◆ **Aim of the exercise**
The line with "purple triangle: moved 5 px left, 2 px up" through the last line of the entries: give these again exactly, and only these, without any pictures.

◆ **Records supplied**
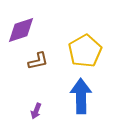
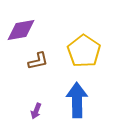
purple diamond: rotated 8 degrees clockwise
yellow pentagon: moved 1 px left; rotated 8 degrees counterclockwise
blue arrow: moved 4 px left, 4 px down
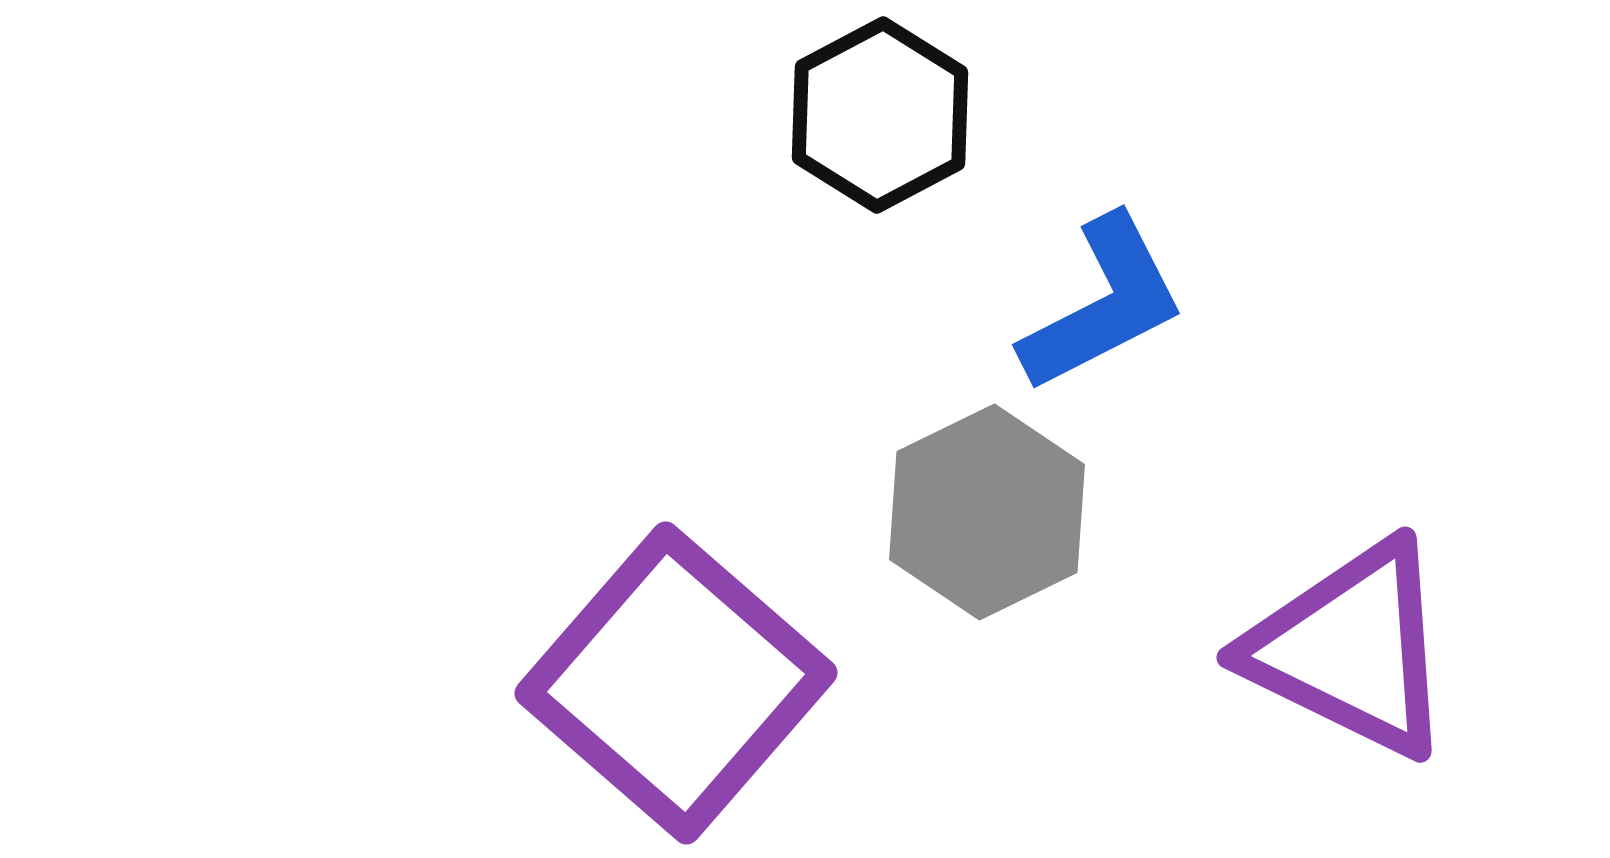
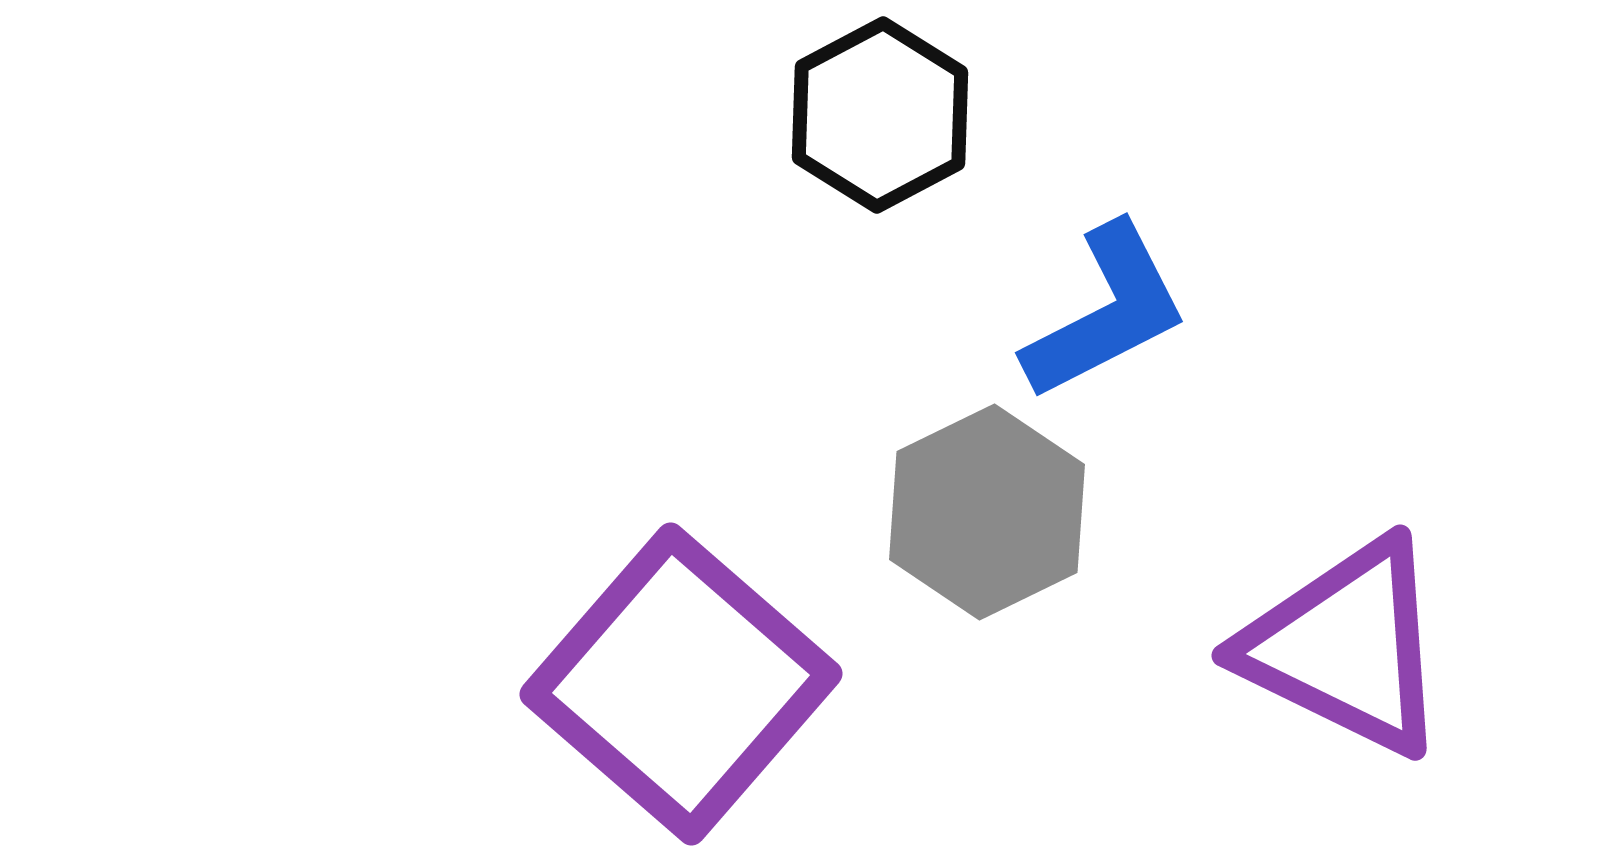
blue L-shape: moved 3 px right, 8 px down
purple triangle: moved 5 px left, 2 px up
purple square: moved 5 px right, 1 px down
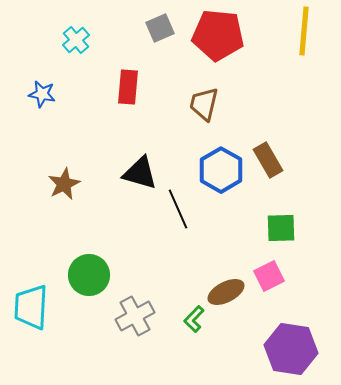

◆ **Written response**
purple triangle: moved 5 px left, 2 px up
purple square: moved 5 px right, 1 px down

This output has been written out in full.